- _Task to complete_: Return every line from the records below that has the word "none".

- _Data supplied_:
<<<<

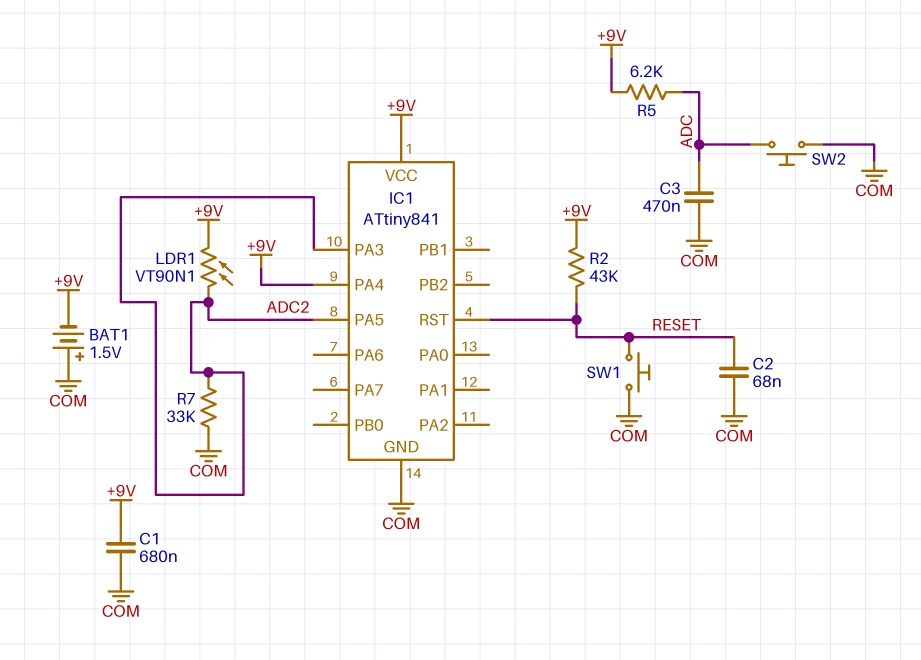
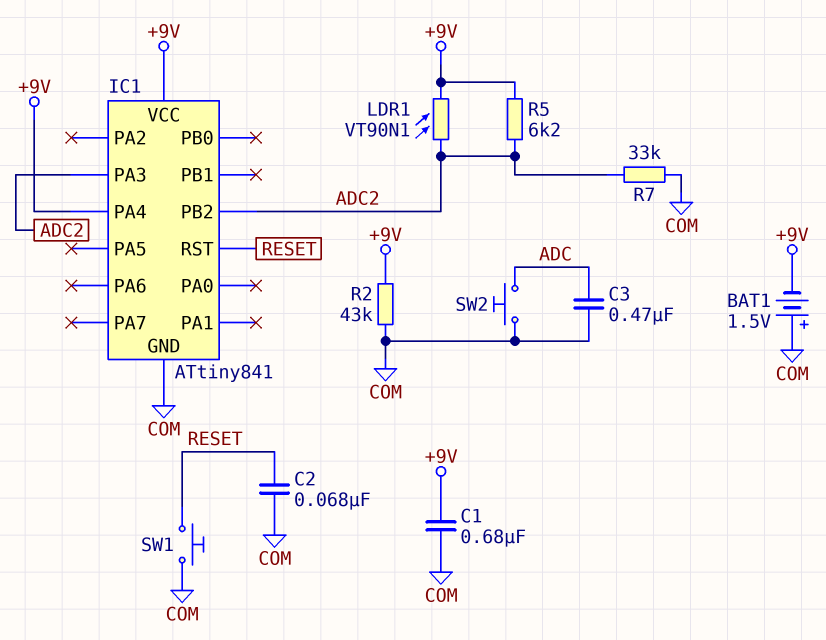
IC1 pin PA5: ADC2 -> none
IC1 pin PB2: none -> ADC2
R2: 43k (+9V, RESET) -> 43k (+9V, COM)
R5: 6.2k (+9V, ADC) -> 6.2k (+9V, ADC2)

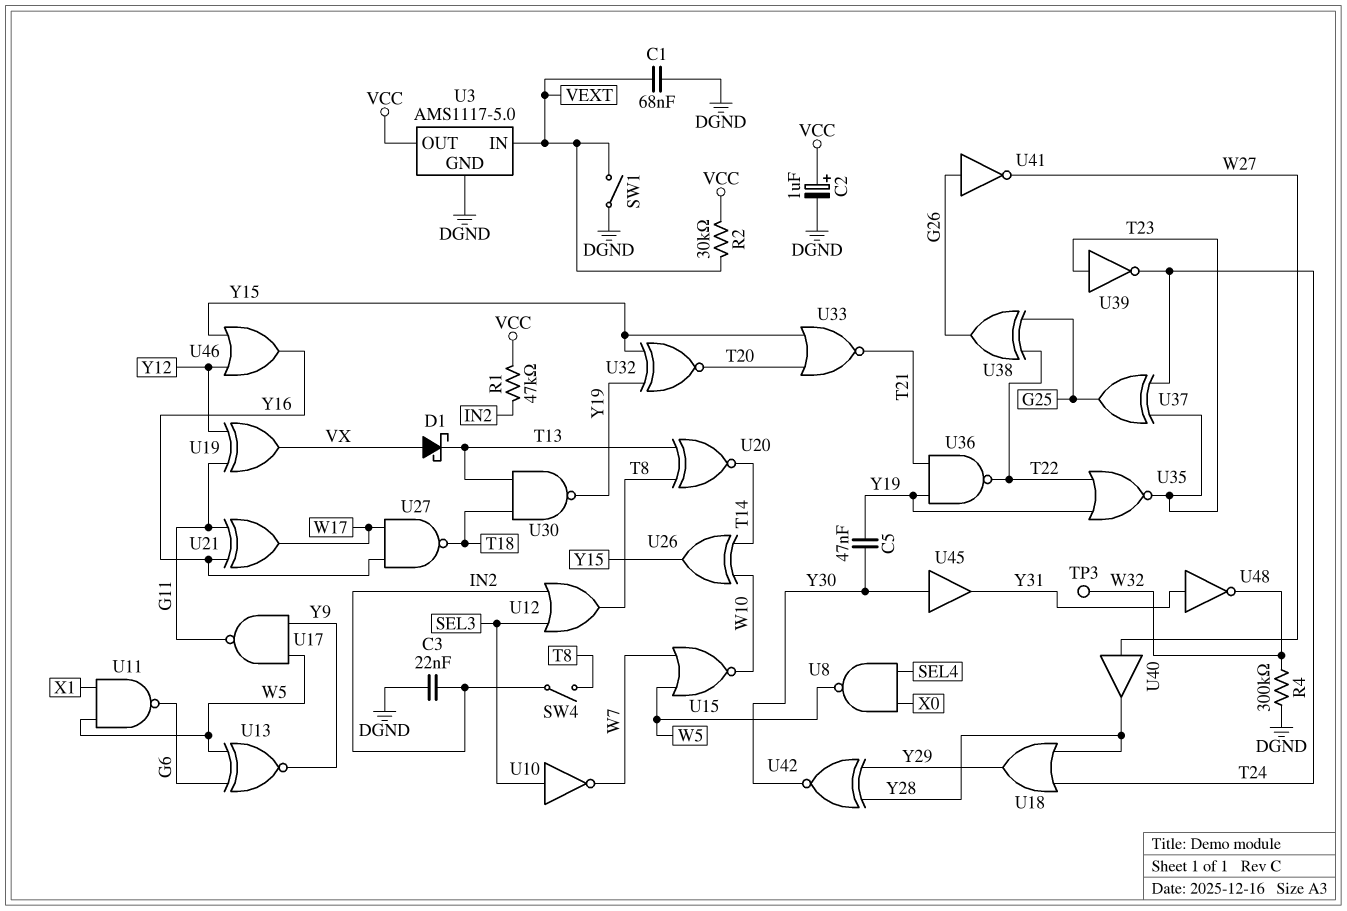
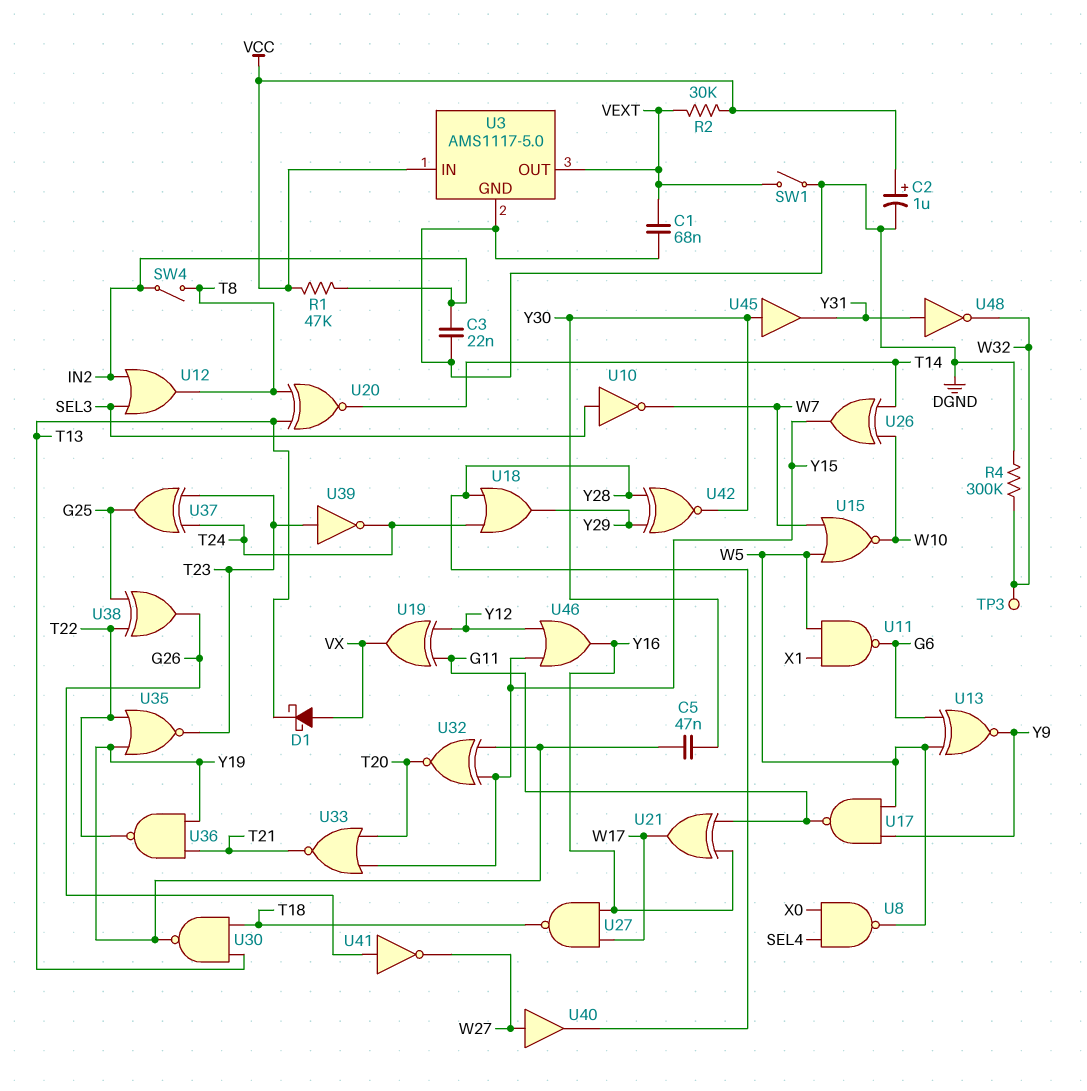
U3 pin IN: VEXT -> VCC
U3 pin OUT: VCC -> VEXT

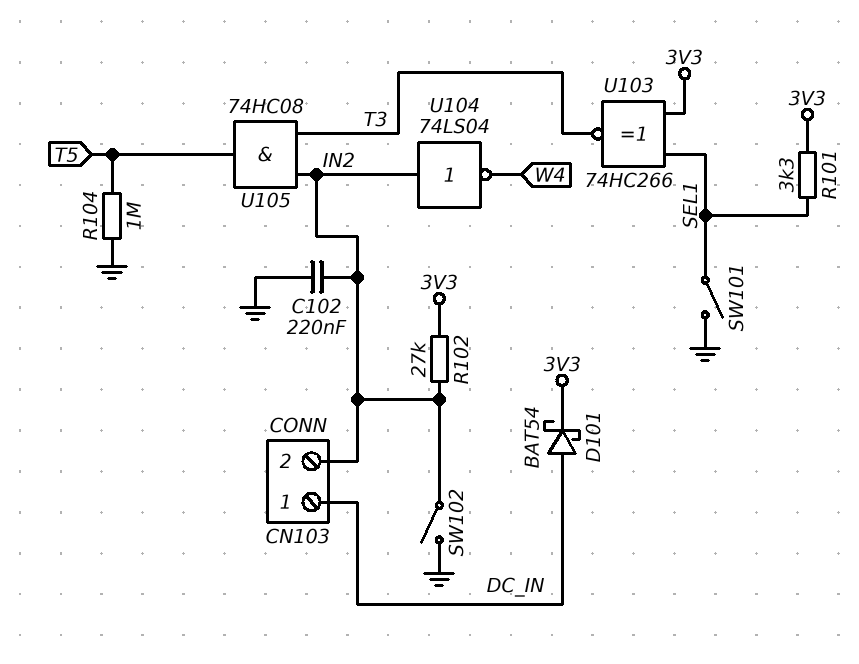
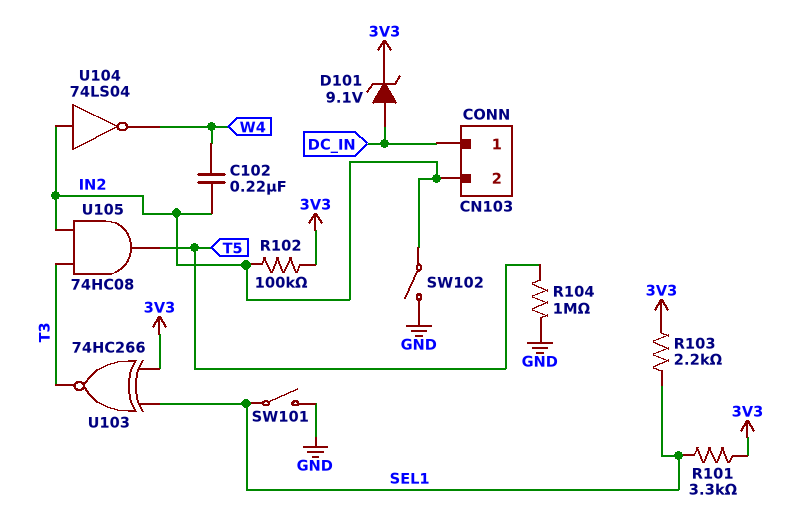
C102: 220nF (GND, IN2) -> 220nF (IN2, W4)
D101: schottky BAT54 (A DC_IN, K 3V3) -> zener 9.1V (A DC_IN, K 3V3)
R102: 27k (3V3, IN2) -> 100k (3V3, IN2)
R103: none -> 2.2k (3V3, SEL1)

>>>>

- _Answer for this exercise_:
IC1 pin PA5: ADC2 -> none
IC1 pin PB2: none -> ADC2
R103: none -> 2.2k (3V3, SEL1)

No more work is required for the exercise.